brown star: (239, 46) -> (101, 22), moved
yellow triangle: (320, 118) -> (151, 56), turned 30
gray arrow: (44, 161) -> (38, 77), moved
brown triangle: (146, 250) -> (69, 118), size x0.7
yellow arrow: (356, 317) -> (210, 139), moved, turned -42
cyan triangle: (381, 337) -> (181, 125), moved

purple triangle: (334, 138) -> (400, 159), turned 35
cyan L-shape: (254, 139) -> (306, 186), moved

◇ ◇ ◇ ◇

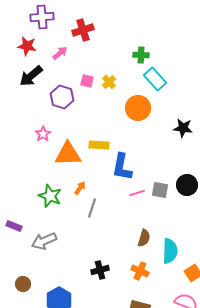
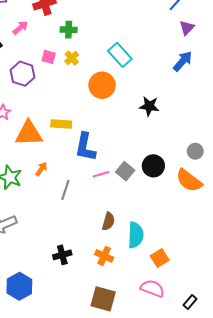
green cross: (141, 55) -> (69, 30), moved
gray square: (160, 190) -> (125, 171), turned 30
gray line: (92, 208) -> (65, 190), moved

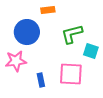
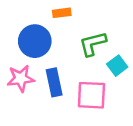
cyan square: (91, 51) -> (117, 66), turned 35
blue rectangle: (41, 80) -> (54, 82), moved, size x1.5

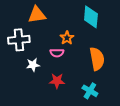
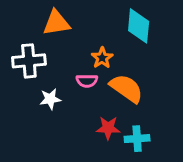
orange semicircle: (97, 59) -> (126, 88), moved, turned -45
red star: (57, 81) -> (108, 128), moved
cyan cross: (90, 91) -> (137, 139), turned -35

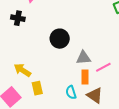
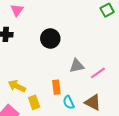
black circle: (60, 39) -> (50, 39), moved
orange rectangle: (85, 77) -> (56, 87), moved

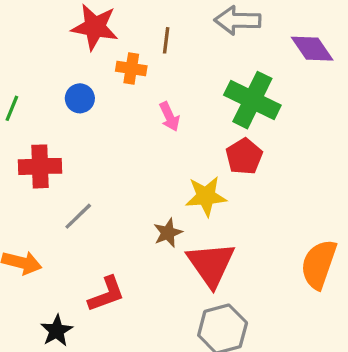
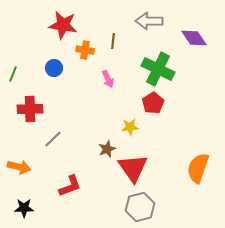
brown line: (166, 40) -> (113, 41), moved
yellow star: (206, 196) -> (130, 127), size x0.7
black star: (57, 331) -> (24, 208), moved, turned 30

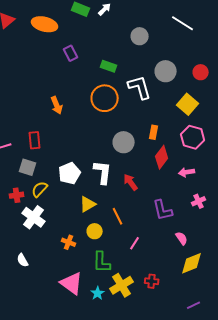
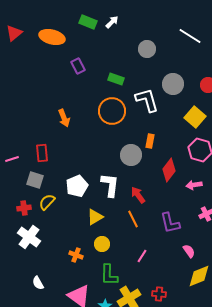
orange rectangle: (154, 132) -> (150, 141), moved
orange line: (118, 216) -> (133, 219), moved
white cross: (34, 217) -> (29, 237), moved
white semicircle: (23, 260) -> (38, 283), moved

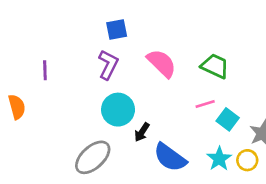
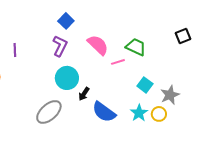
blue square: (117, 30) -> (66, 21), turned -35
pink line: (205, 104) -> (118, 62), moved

◇ ◇ ◇ ◇

> Required action: Would you output only the span of the records above that opens with the line containing "gray square: (160, 190)" and closes with the line containing "pink line: (205, 104) -> (118, 62), moved", ends included and pictures dropped?

> Answer for this exercise:
gray square: (160, 190) -> (125, 171), turned 30
gray line: (92, 208) -> (65, 190), moved

cyan square: (91, 51) -> (117, 66), turned 35
blue rectangle: (41, 80) -> (54, 82), moved, size x1.5

orange semicircle: (97, 59) -> (126, 88), moved, turned -45
red star: (57, 81) -> (108, 128), moved
cyan cross: (90, 91) -> (137, 139), turned -35

black circle: (60, 39) -> (50, 39), moved
orange rectangle: (85, 77) -> (56, 87), moved

brown line: (166, 40) -> (113, 41), moved
yellow star: (206, 196) -> (130, 127), size x0.7
black star: (57, 331) -> (24, 208), moved, turned 30

orange rectangle: (154, 132) -> (150, 141), moved
orange line: (118, 216) -> (133, 219), moved
white cross: (34, 217) -> (29, 237), moved
white semicircle: (23, 260) -> (38, 283), moved

blue square: (117, 30) -> (66, 21), turned -35
pink line: (205, 104) -> (118, 62), moved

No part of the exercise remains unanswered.